### WORK ITEM
Using the data beneath this instruction, retype only the lines from the one that contains "green rocket [204,476,251,512] -> none" down to the one that contains "yellow spray bottle [643,313,671,365]", both included, exactly as they appear.

### THE RECORDS
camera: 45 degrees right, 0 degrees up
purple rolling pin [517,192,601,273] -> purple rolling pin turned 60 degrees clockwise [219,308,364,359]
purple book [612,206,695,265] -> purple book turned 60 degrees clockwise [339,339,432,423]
==
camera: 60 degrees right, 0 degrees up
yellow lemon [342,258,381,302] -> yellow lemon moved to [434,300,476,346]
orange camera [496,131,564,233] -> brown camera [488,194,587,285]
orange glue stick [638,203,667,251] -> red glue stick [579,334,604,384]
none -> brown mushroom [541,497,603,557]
--
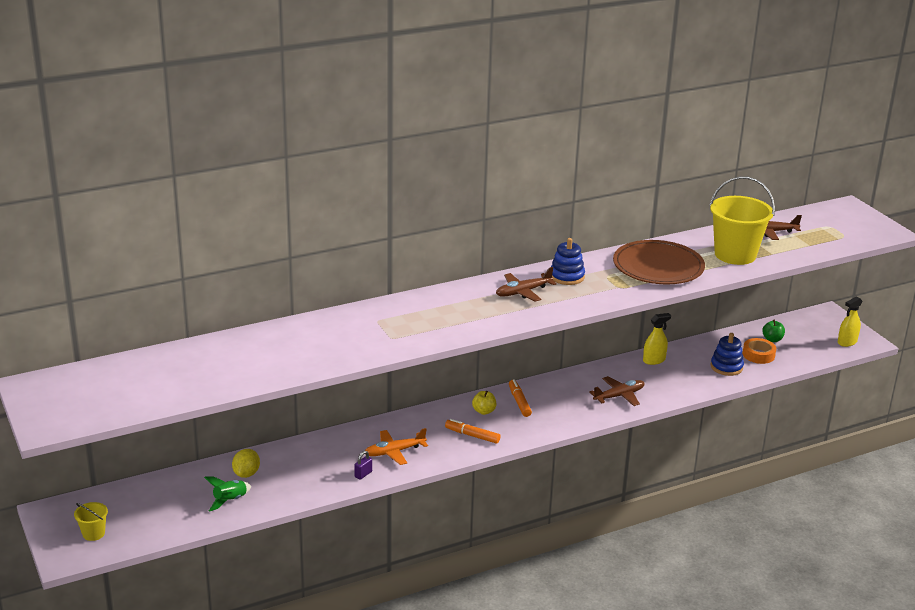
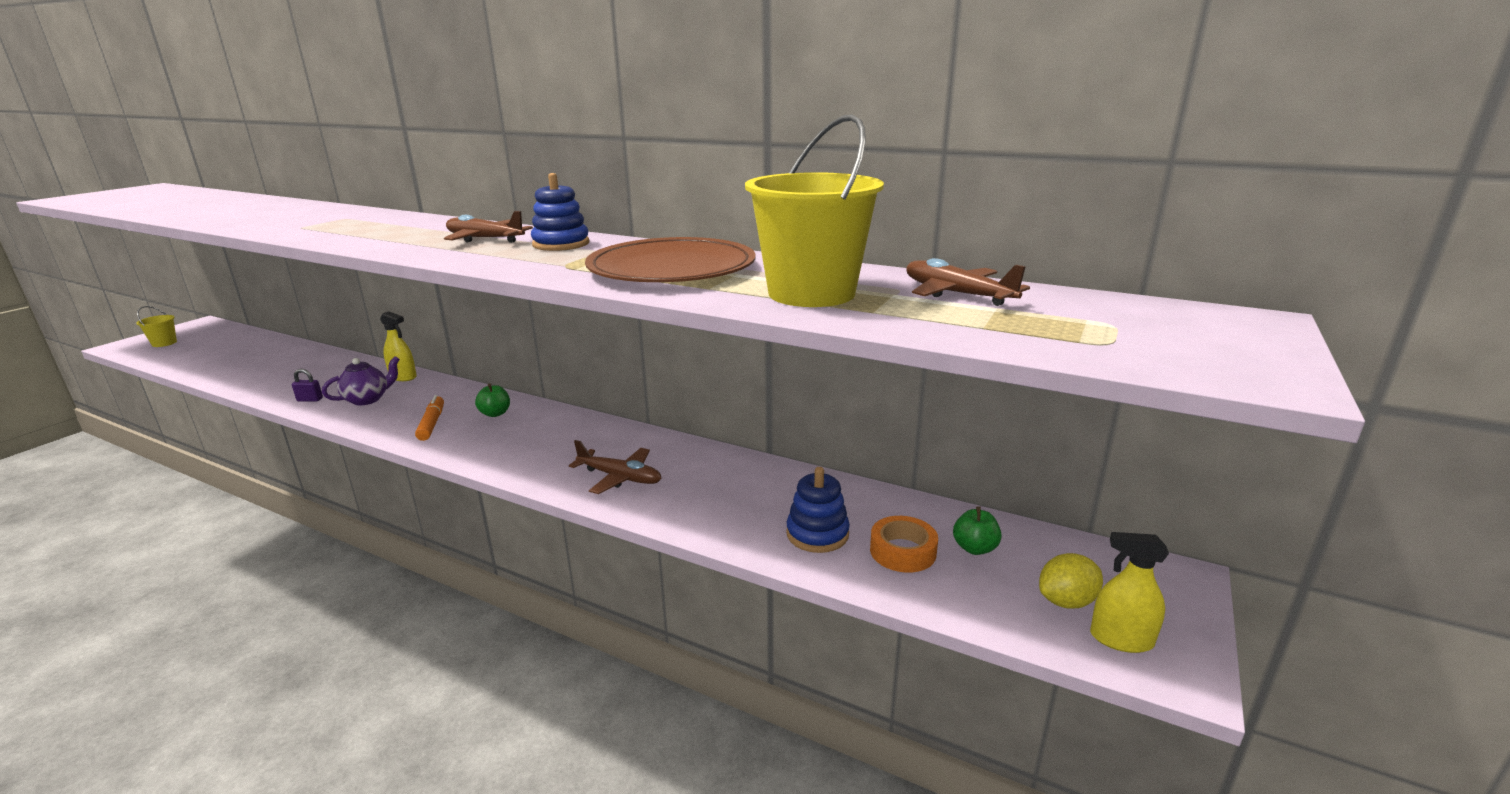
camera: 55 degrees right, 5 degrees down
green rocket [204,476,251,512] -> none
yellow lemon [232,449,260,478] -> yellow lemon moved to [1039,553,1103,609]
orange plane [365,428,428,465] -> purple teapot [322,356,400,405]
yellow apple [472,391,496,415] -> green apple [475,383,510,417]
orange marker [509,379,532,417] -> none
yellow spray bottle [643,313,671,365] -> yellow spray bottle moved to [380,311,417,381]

### YOUR RESPONSE
green rocket [204,476,251,512] -> none
yellow lemon [232,449,260,478] -> yellow lemon moved to [1039,553,1103,609]
orange plane [365,428,428,465] -> purple teapot [322,356,400,405]
yellow apple [472,391,496,415] -> green apple [475,383,510,417]
orange marker [509,379,532,417] -> none
yellow spray bottle [643,313,671,365] -> yellow spray bottle moved to [380,311,417,381]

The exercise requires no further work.